About this exercise =>
Filter the records for lines holding the string "none".
(Dataset excerpts)
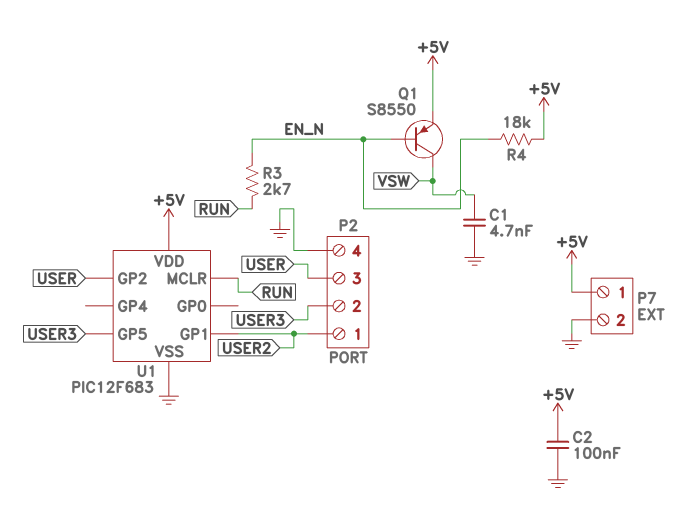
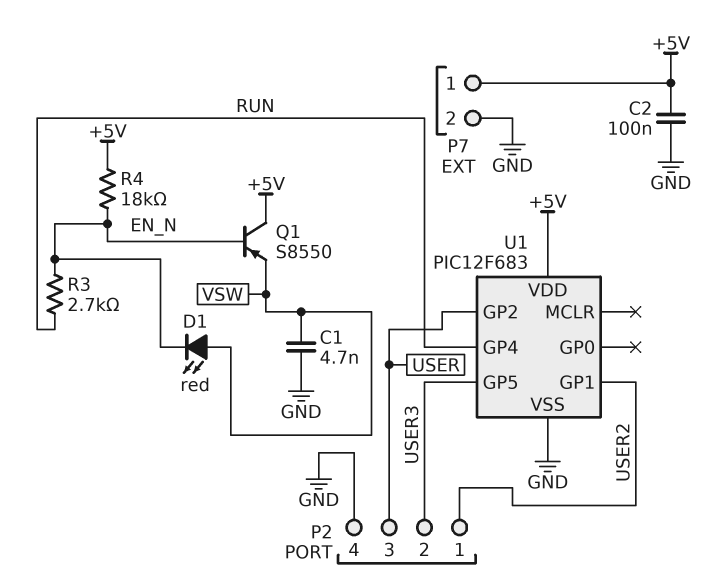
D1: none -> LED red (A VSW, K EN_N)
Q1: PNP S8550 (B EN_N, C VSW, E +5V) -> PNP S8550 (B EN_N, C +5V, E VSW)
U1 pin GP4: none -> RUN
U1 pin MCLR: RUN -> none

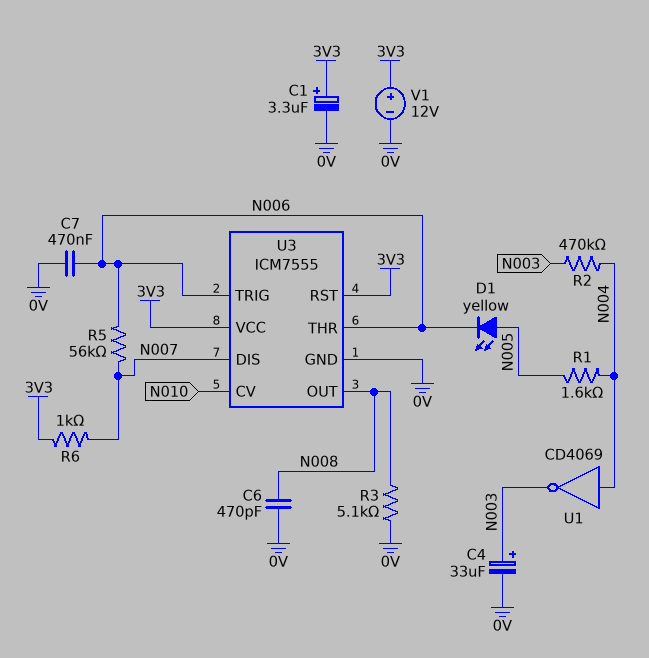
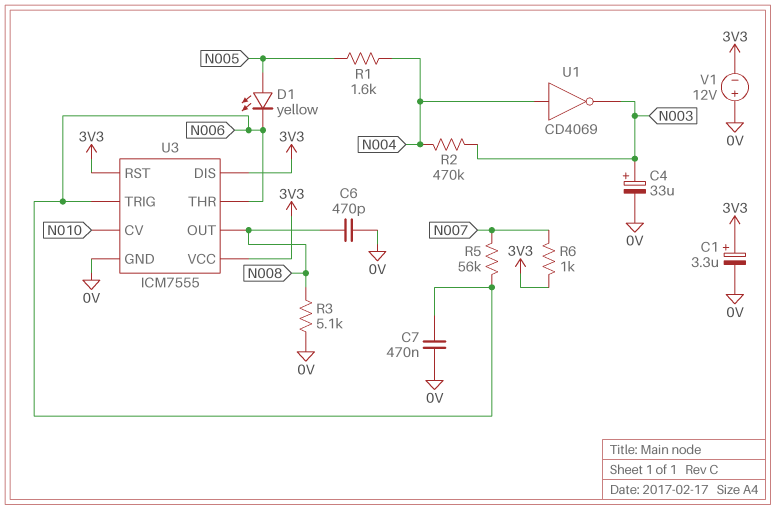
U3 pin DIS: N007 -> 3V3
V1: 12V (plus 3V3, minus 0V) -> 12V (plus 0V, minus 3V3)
(End Dataset excerpts)
Expected output =>
D1: none -> LED red (A VSW, K EN_N)
U1 pin GP4: none -> RUN
U1 pin MCLR: RUN -> none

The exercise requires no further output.